* _TASK BRIEF_: Provide nothing except how many lines of the data contain the word "blue".

──────── DATASET ENTRIES ────────

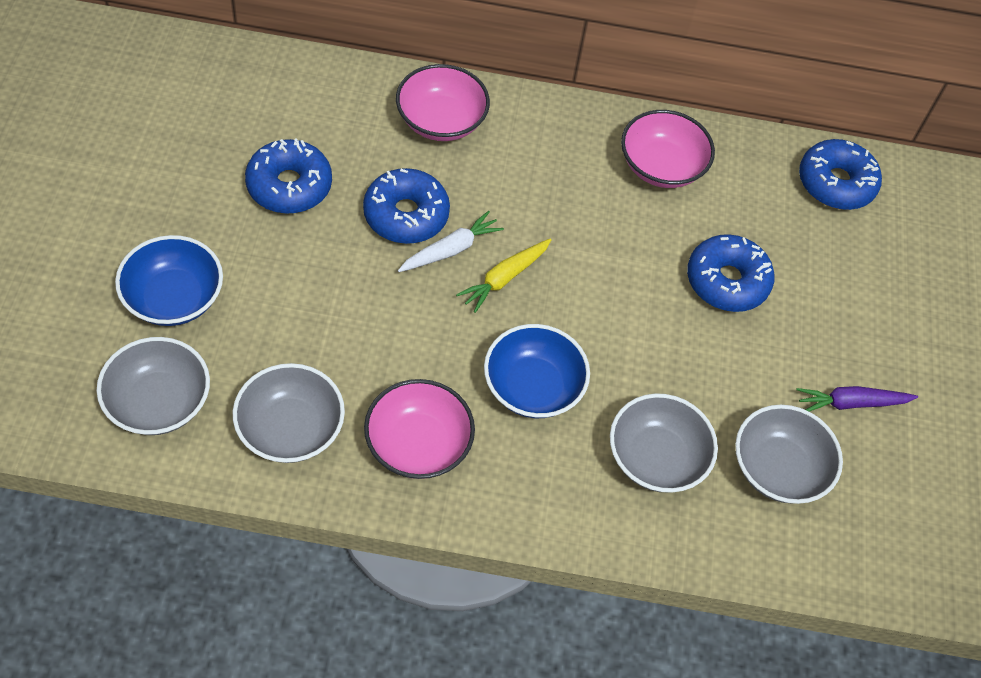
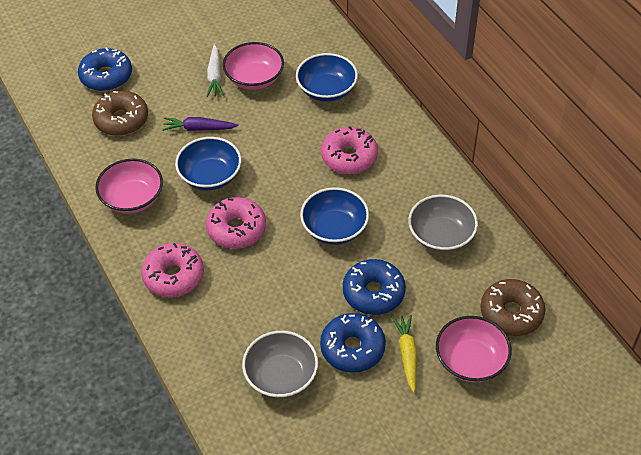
blue bowl: [115,235,223,326] [484,324,590,418] = 2 -> [175,137,241,190] [296,53,358,102] [300,187,369,245] = 3
blue donut: [245,139,332,214] [363,168,450,244] [687,234,774,312] [799,139,882,210] = 4 -> [78,47,132,91] [320,313,386,373] [343,259,406,315] = 3
brown donut: none = 0 -> [92,91,148,136] [480,279,545,336] = 2
grey bowl: [97,337,210,435] [233,363,345,463] [610,393,718,493] [735,405,843,504] = 4 -> [242,331,318,398] [408,195,478,252] = 2
pink donut: none = 0 -> [141,243,204,297] [206,197,266,249] [321,126,378,174] = 3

────────

* _ANSWER_: 2